#### Task goal
I need the entries printed again word for word, without the images.

====== Information supplied ======

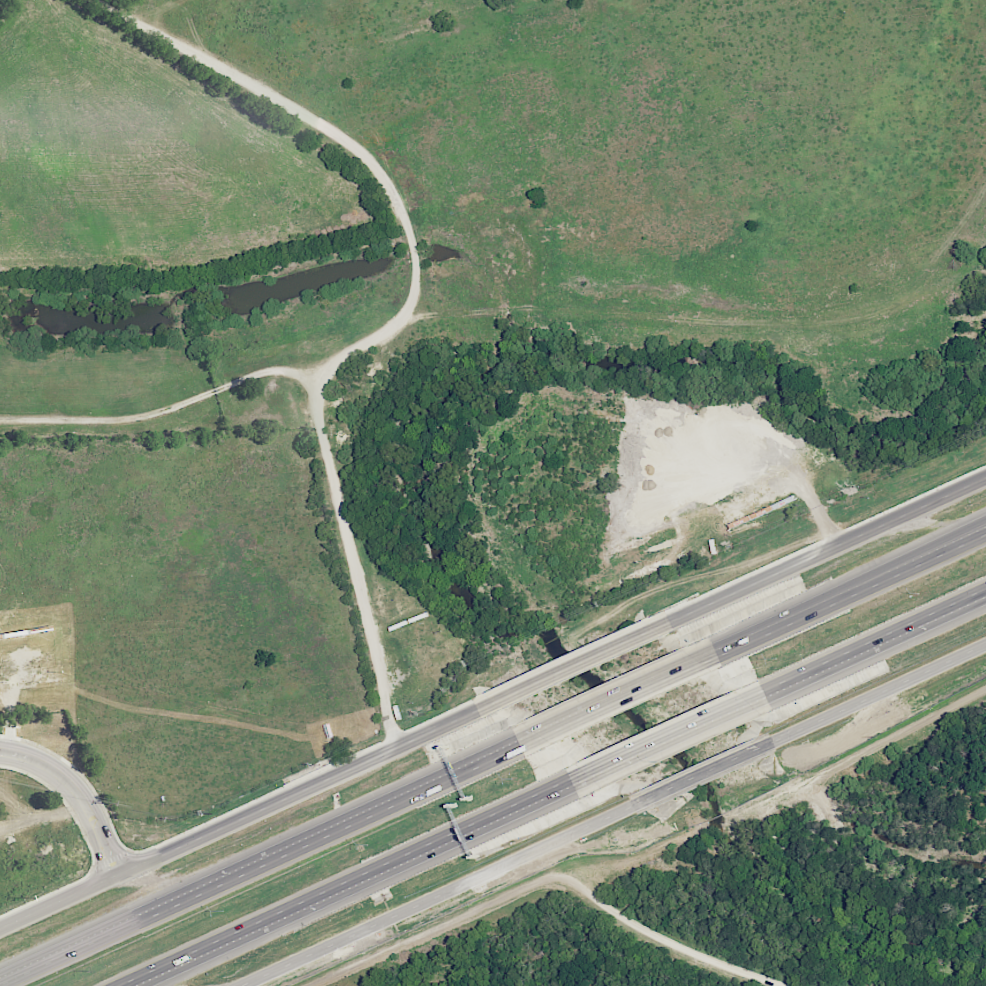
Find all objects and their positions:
road: (402, 314)
road: (163, 411)
road: (974, 536)
road: (974, 537)
road: (810, 559)
road: (824, 606)
road: (855, 652)
road: (570, 668)
road: (878, 696)
road: (625, 697)
road: (662, 738)
road: (703, 774)
road: (312, 787)
road: (79, 793)
road: (285, 856)
road: (358, 876)
road: (544, 881)
road: (437, 895)
road: (59, 903)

======

#### Exercise result
Find all objects and their positions:
road: (402, 314)
road: (163, 411)
road: (974, 536)
road: (974, 537)
road: (810, 559)
road: (824, 606)
road: (855, 652)
road: (570, 668)
road: (878, 696)
road: (625, 697)
road: (662, 738)
road: (703, 774)
road: (312, 787)
road: (79, 793)
road: (285, 856)
road: (358, 876)
road: (544, 881)
road: (437, 895)
road: (59, 903)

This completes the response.